PROMPT:
Collect each line of the entries that holds the string "pink".

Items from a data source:
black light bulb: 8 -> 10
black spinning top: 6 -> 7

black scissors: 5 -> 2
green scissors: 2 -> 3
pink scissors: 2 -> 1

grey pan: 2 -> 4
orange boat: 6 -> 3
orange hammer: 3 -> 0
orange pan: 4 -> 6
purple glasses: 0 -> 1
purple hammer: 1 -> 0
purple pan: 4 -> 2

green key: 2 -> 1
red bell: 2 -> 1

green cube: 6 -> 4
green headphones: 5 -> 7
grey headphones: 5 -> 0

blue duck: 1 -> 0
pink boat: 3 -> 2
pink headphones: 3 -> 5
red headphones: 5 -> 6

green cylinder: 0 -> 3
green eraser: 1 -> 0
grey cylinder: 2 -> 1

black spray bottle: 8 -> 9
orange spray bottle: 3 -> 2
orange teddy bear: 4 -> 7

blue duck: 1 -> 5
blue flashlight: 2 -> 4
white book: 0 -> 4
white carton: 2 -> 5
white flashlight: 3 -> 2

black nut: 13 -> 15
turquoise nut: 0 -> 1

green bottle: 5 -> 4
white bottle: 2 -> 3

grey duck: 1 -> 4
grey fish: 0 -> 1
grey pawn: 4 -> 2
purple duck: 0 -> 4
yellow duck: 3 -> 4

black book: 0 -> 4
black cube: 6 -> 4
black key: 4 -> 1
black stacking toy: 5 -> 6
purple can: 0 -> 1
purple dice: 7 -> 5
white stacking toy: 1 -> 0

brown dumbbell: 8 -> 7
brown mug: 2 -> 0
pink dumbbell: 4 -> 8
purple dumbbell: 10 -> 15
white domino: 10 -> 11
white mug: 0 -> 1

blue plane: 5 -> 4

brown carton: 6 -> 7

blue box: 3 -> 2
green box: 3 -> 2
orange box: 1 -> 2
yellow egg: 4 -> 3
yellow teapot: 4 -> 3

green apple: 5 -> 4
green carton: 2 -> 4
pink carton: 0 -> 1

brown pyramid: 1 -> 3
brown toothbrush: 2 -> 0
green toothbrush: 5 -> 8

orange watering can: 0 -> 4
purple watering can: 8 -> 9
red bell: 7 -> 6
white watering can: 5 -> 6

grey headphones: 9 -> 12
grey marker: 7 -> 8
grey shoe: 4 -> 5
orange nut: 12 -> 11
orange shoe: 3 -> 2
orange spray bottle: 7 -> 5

OUTPUT:
pink scissors: 2 -> 1
pink boat: 3 -> 2
pink headphones: 3 -> 5
pink dumbbell: 4 -> 8
pink carton: 0 -> 1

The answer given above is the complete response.